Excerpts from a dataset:
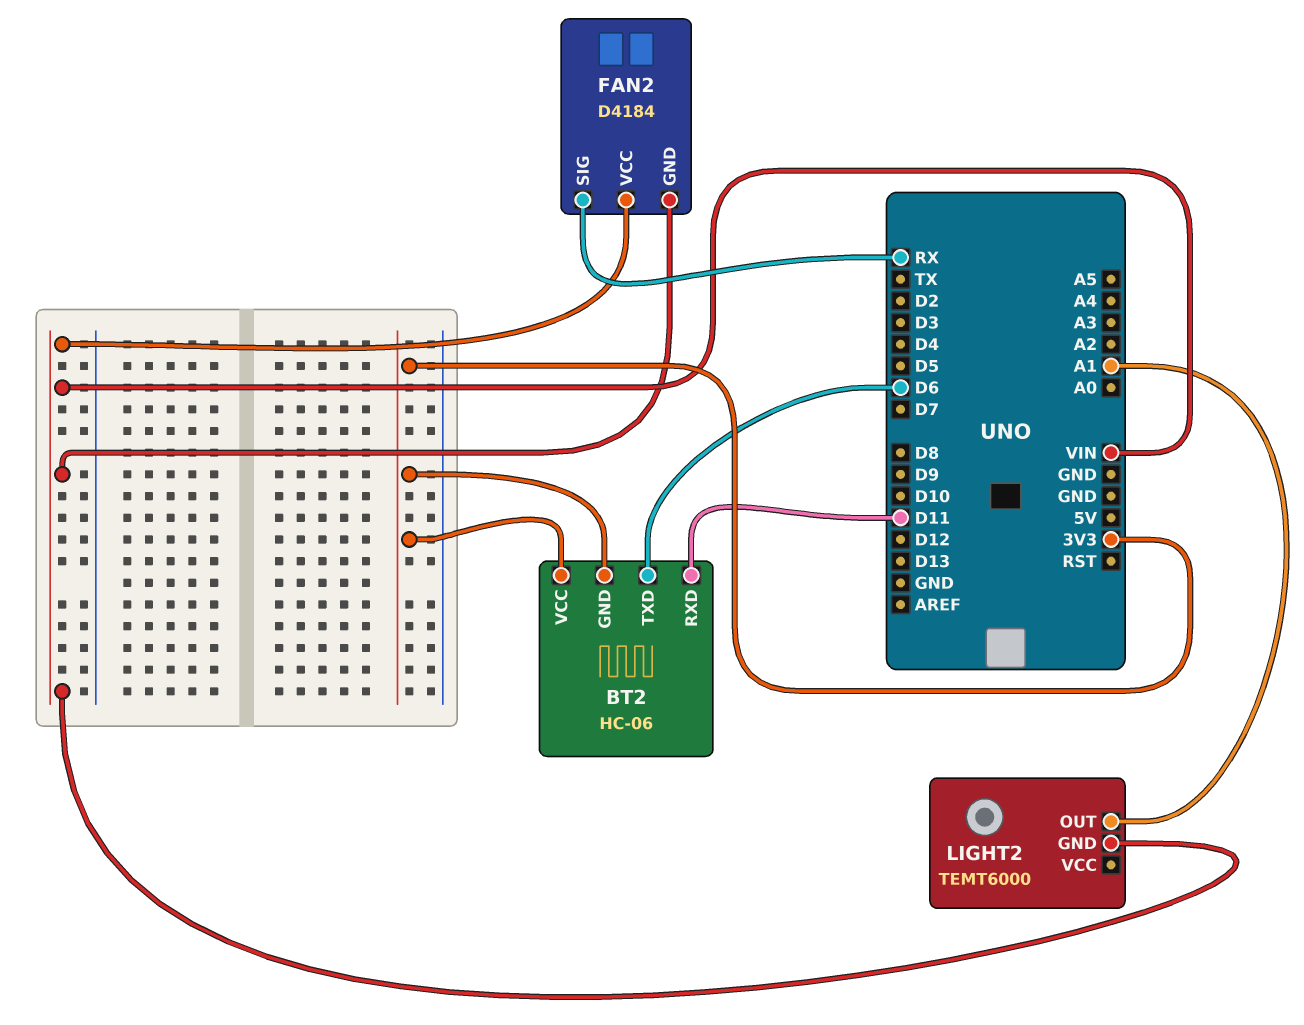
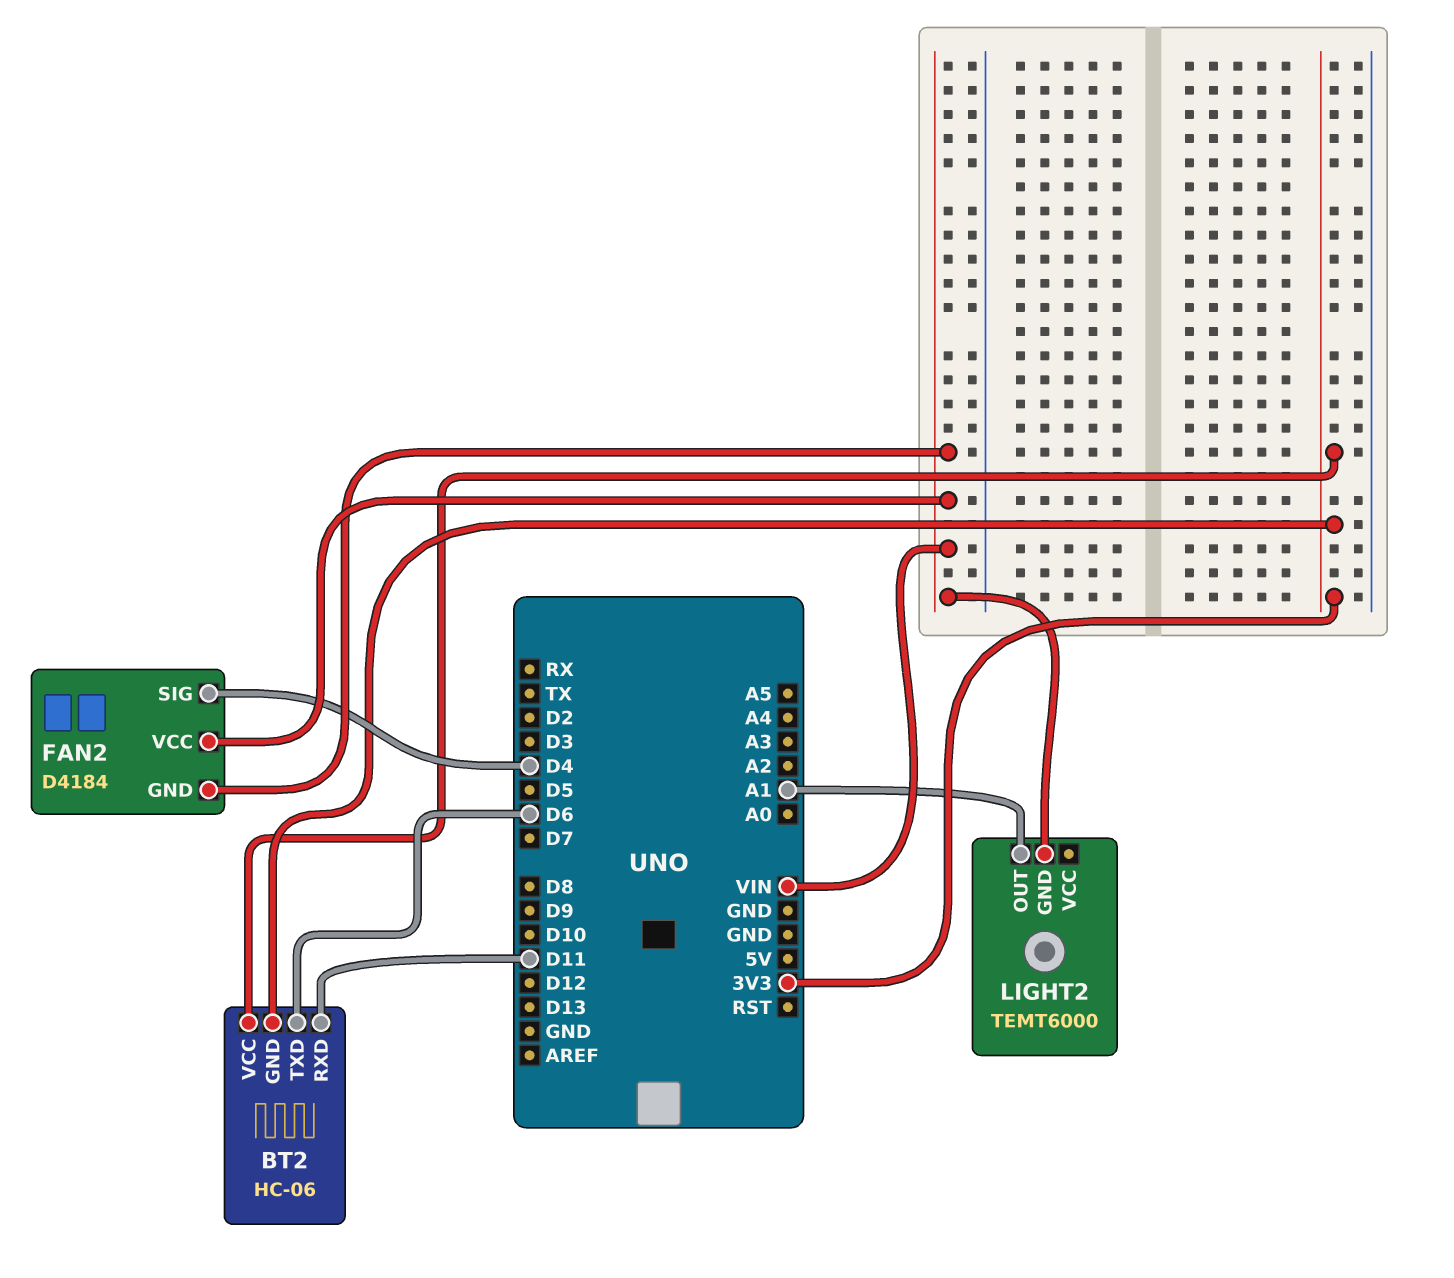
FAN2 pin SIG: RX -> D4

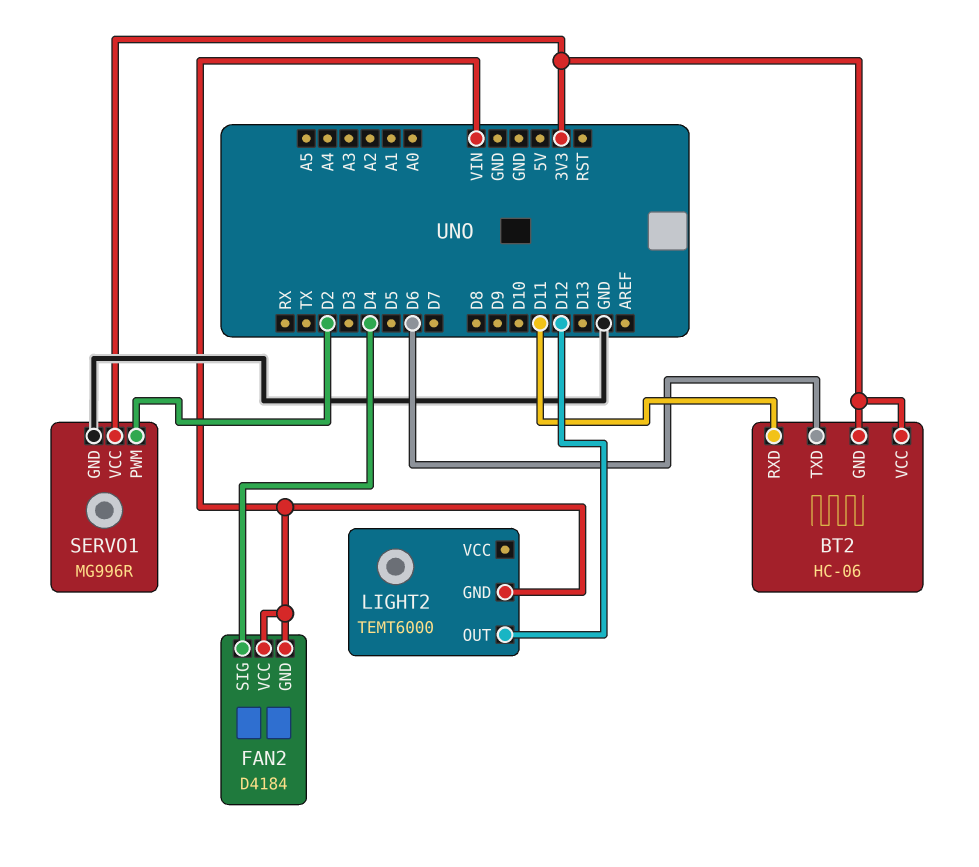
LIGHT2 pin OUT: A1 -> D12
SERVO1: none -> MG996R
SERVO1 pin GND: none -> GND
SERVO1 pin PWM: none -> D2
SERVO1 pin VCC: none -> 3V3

* * *

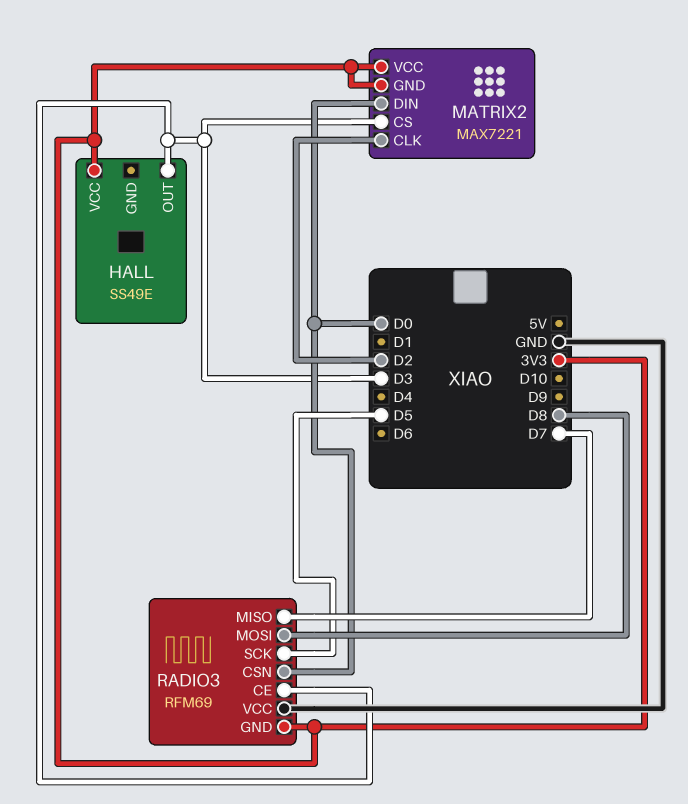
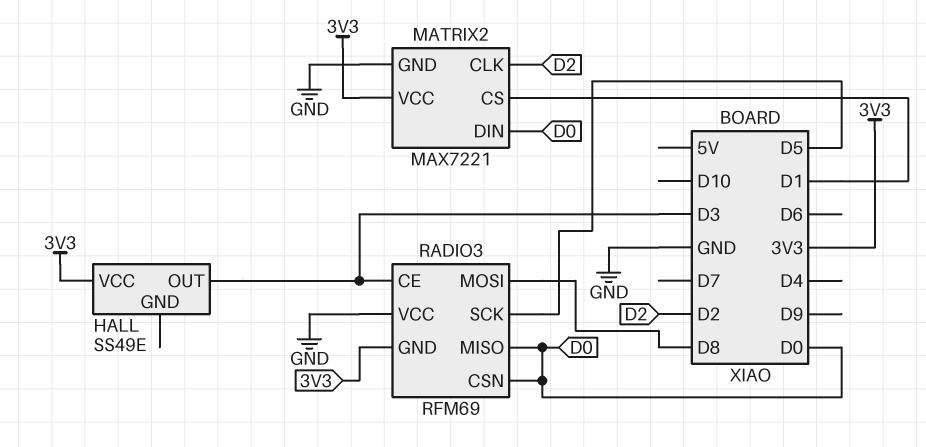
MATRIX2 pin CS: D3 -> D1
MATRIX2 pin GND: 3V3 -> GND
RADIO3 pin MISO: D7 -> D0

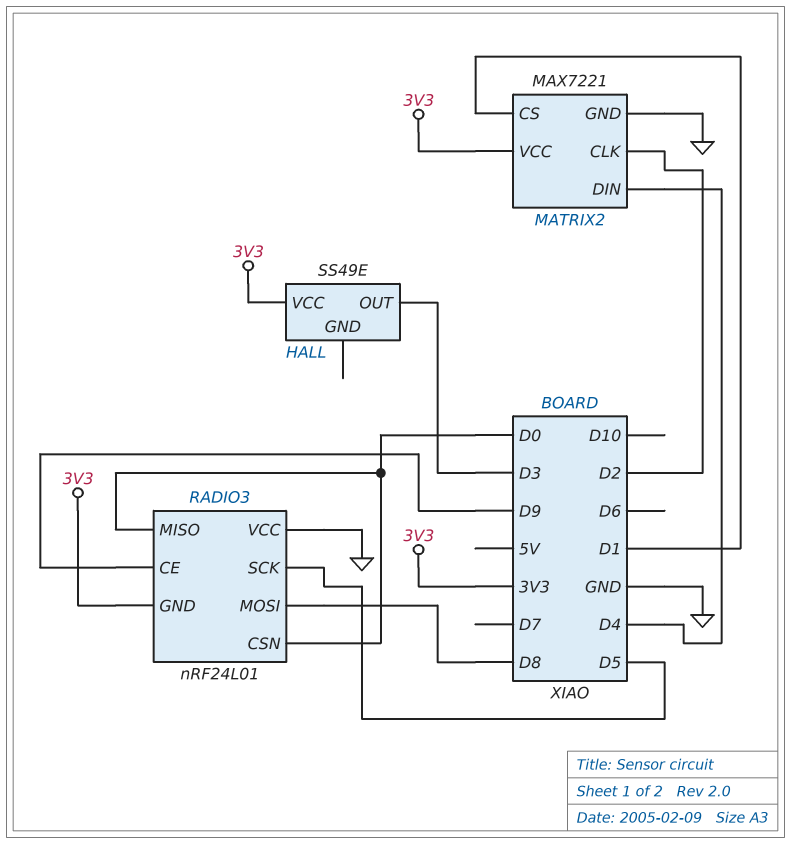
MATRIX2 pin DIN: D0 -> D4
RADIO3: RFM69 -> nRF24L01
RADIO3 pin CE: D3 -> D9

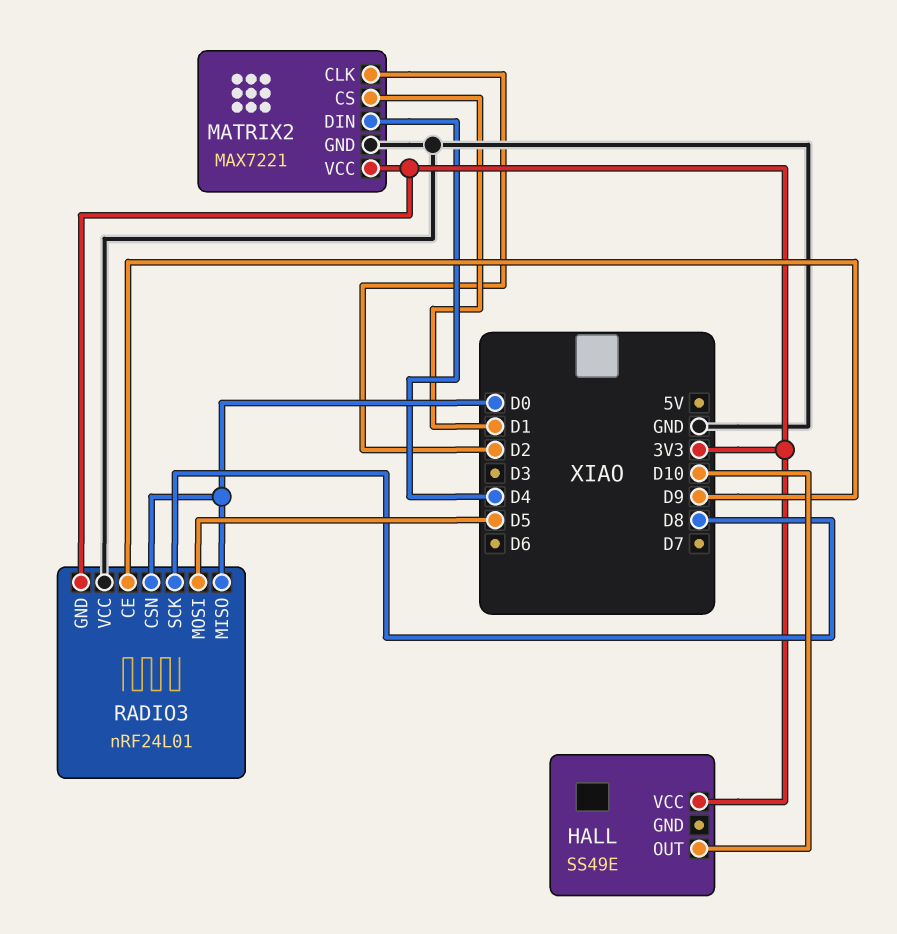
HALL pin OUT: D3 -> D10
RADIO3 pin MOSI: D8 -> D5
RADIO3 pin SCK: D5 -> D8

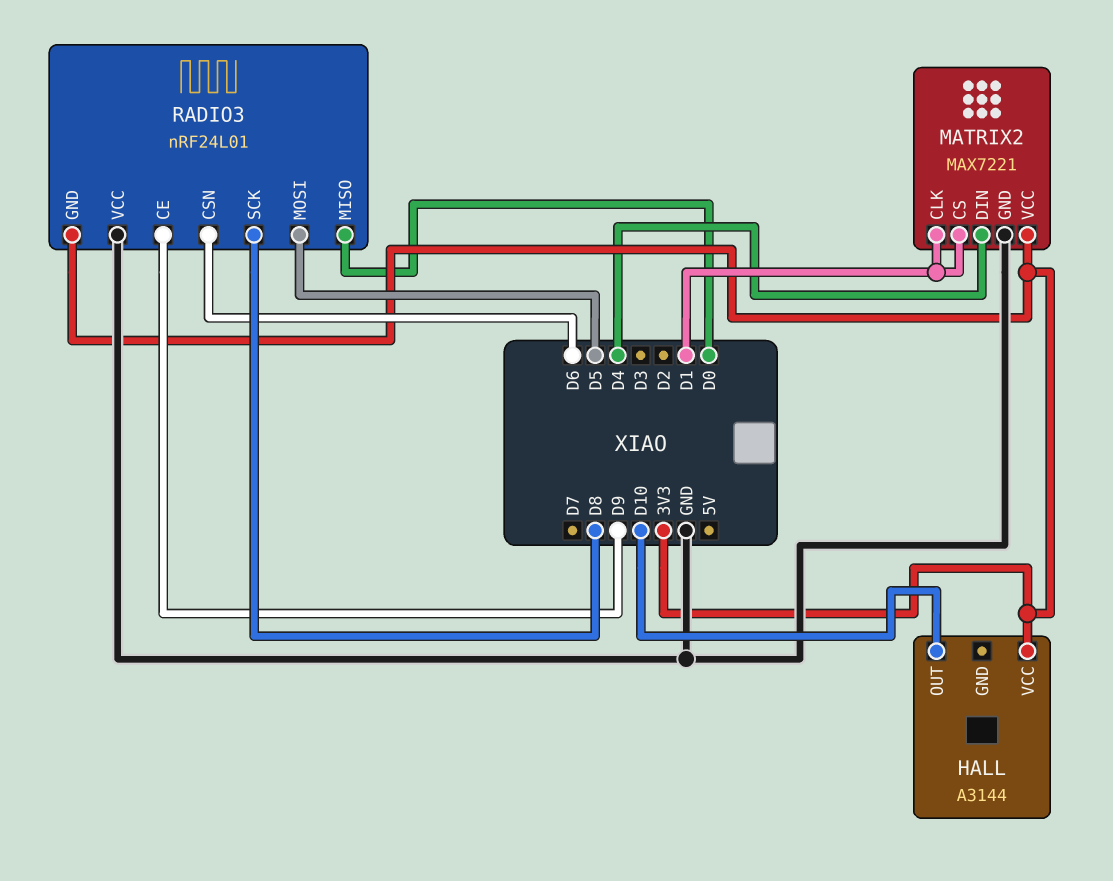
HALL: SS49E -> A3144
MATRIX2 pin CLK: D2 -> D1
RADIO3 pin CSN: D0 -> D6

• **TASK ITEM**
Pick out every line above that contains the word "none" and copy it.

• **RESPONSE TO THE EXERCISE**
SERVO1: none -> MG996R
SERVO1 pin GND: none -> GND
SERVO1 pin PWM: none -> D2
SERVO1 pin VCC: none -> 3V3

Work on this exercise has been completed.